START Extracted material
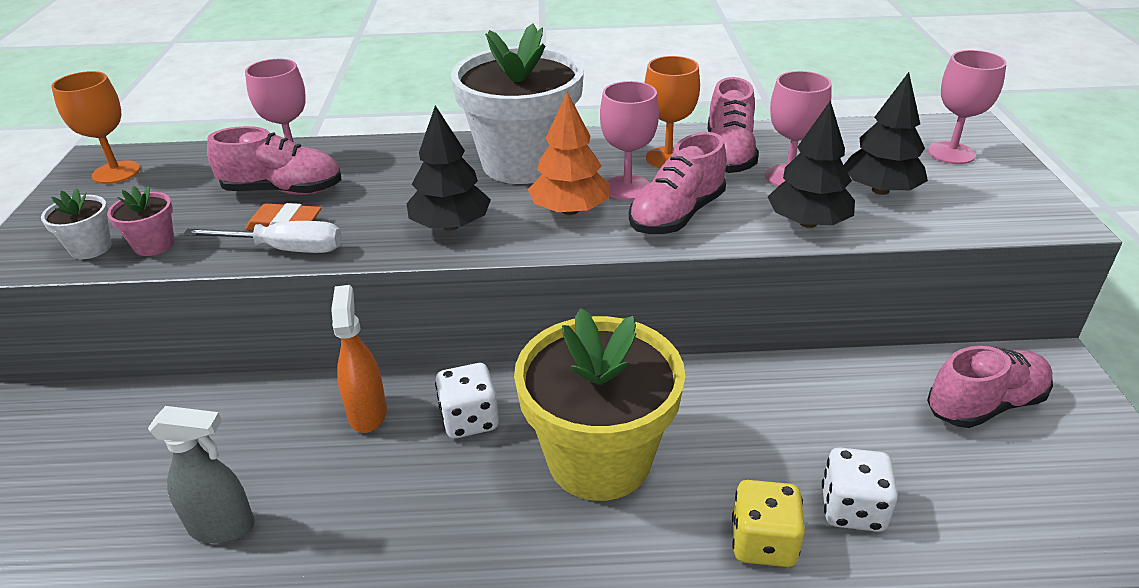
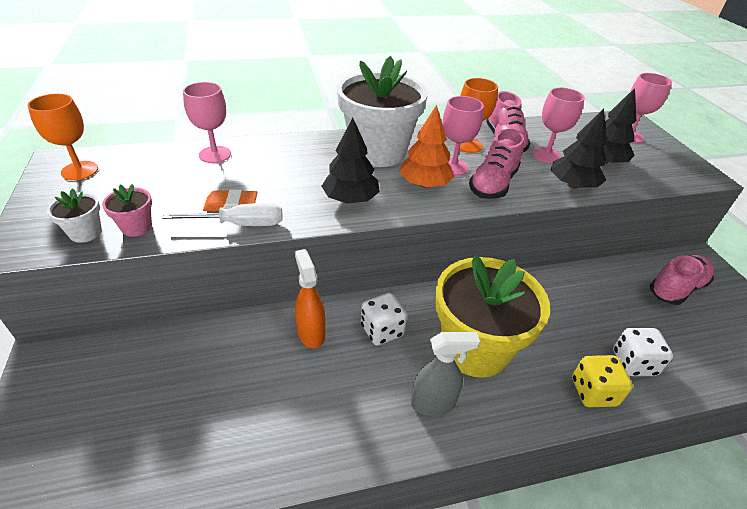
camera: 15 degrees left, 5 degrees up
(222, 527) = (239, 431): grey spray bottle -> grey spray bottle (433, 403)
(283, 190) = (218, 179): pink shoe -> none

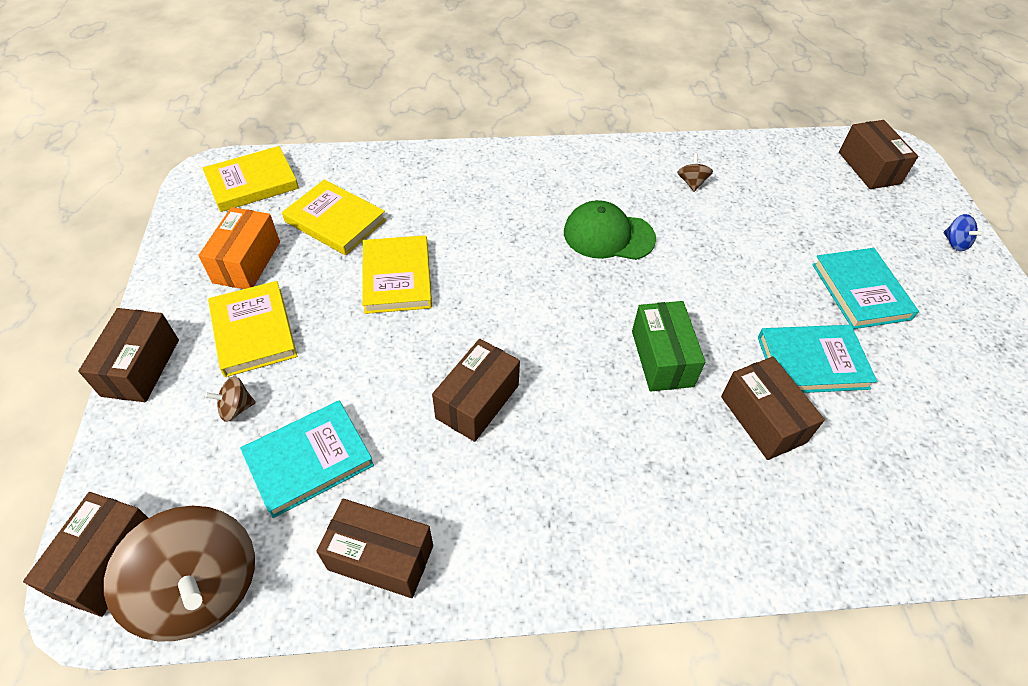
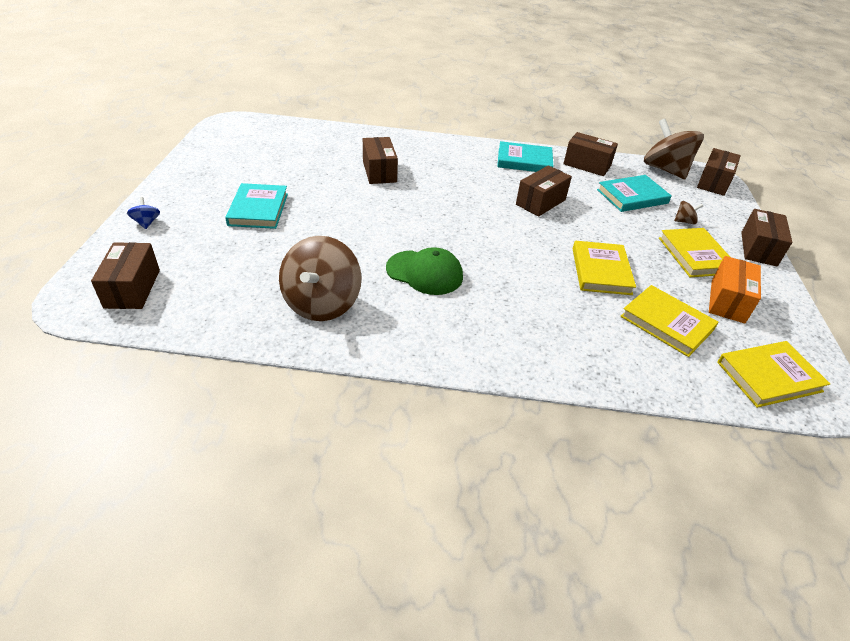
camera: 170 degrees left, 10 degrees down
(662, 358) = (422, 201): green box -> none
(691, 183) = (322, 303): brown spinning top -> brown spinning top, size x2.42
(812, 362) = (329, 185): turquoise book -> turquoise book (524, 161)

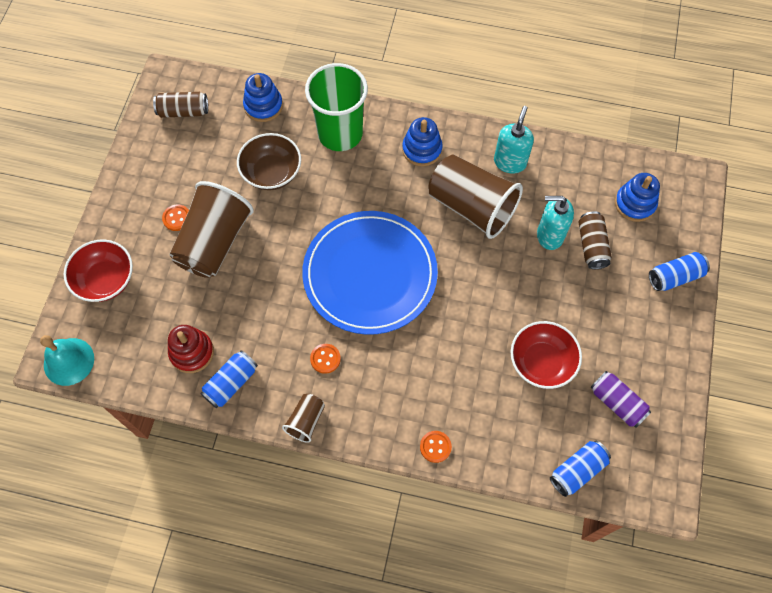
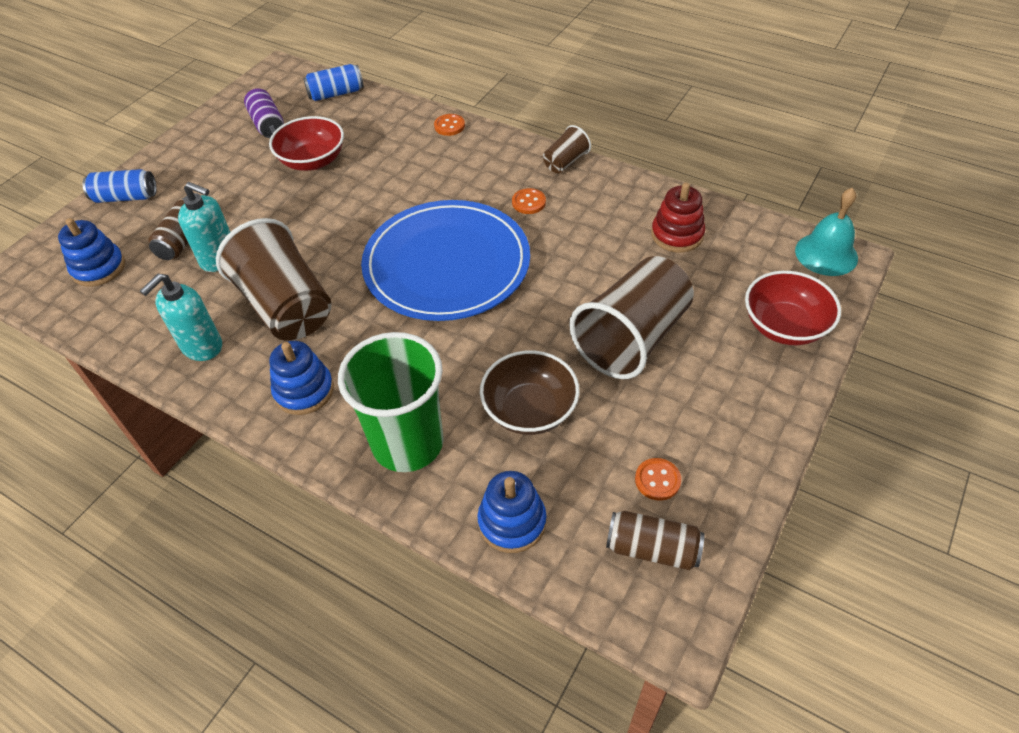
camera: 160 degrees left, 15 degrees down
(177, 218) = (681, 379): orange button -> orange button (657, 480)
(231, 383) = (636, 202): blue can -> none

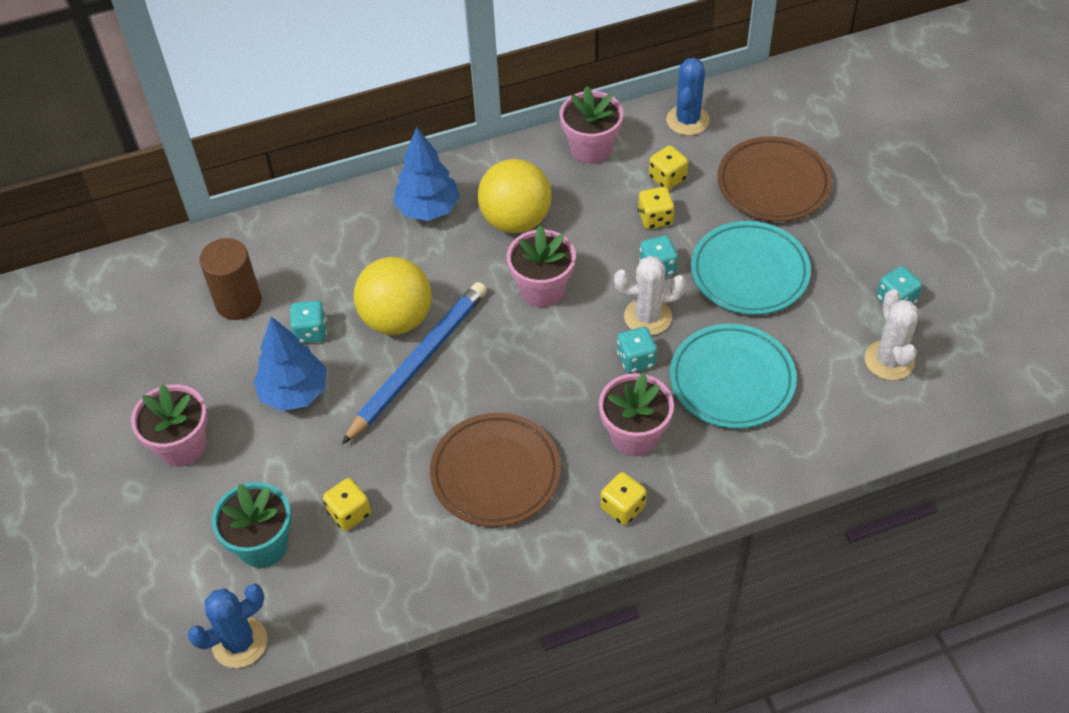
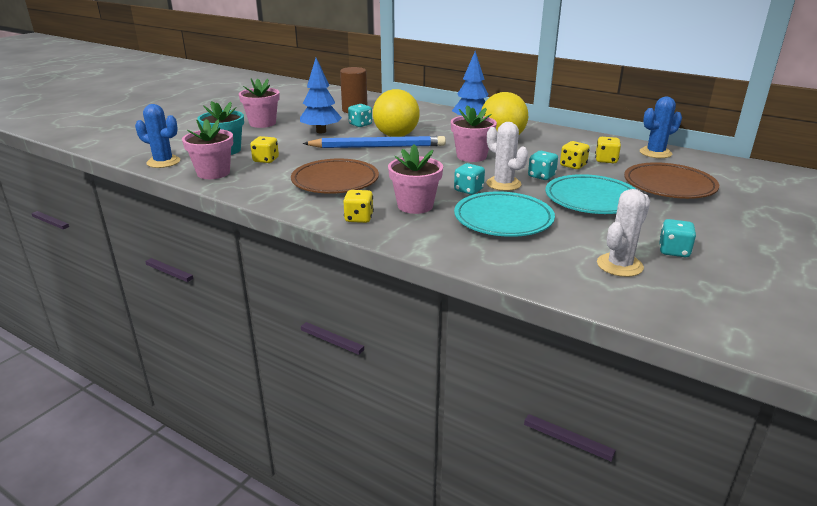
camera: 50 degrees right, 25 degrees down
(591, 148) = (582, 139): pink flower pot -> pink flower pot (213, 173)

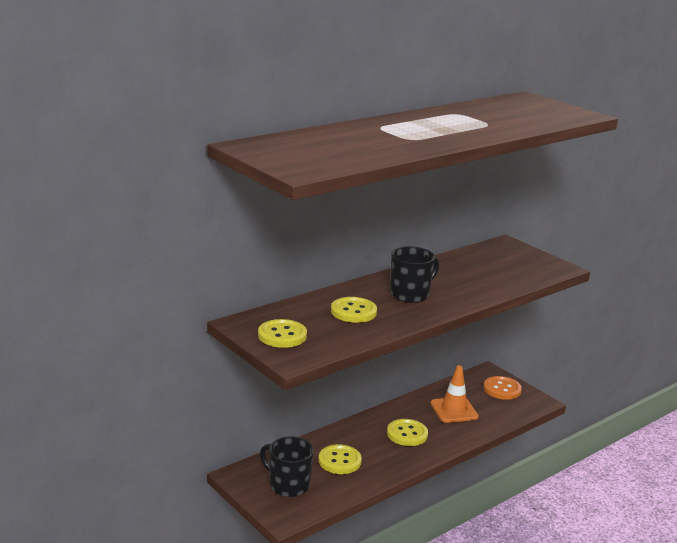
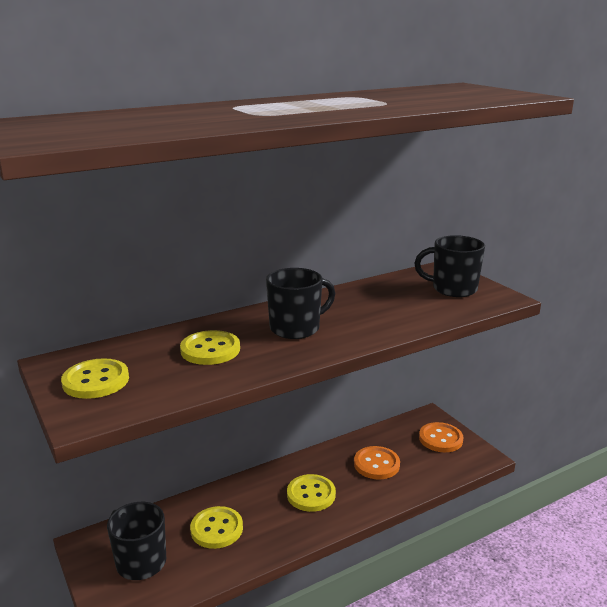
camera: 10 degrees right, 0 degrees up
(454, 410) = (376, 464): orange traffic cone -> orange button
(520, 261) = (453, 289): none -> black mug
END Extracted material
## What to produce
Begin the copy at the line containing "(231, 383) = (636, 202): blue can -> none" and end it at the last line of the records; transcribe exactly and exclude pictures.

## Result below
(231, 383) = (636, 202): blue can -> none

camera: 50 degrees right, 25 degrees down
(591, 148) = (582, 139): pink flower pot -> pink flower pot (213, 173)

camera: 10 degrees right, 0 degrees up
(454, 410) = (376, 464): orange traffic cone -> orange button
(520, 261) = (453, 289): none -> black mug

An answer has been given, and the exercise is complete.